** Opening SUPPLIED RECORDS block **

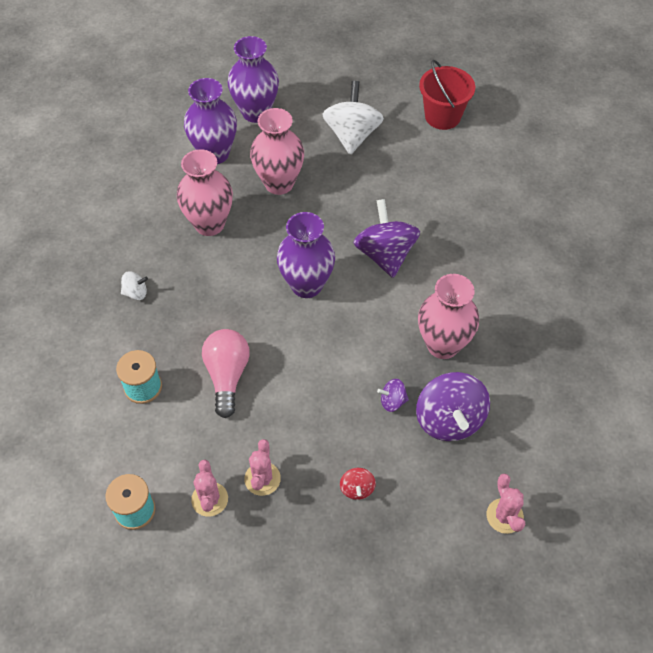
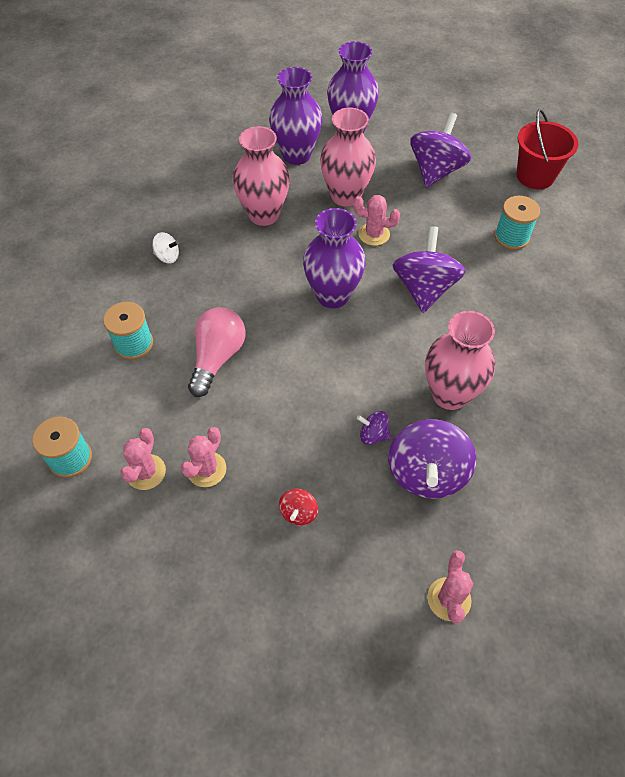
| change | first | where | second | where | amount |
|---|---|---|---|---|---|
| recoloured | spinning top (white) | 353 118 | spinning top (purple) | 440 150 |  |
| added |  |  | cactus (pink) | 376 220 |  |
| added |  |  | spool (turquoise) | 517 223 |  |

** Closing SUPPLIED RECORDS block **

• _WHAT THE EXERCISE ASKS_: This task calls for each line of the material that contains "added".

• _RESPONSE_:
| added |  |  | cactus (pink) | 376 220 |  |
| added |  |  | spool (turquoise) | 517 223 |  |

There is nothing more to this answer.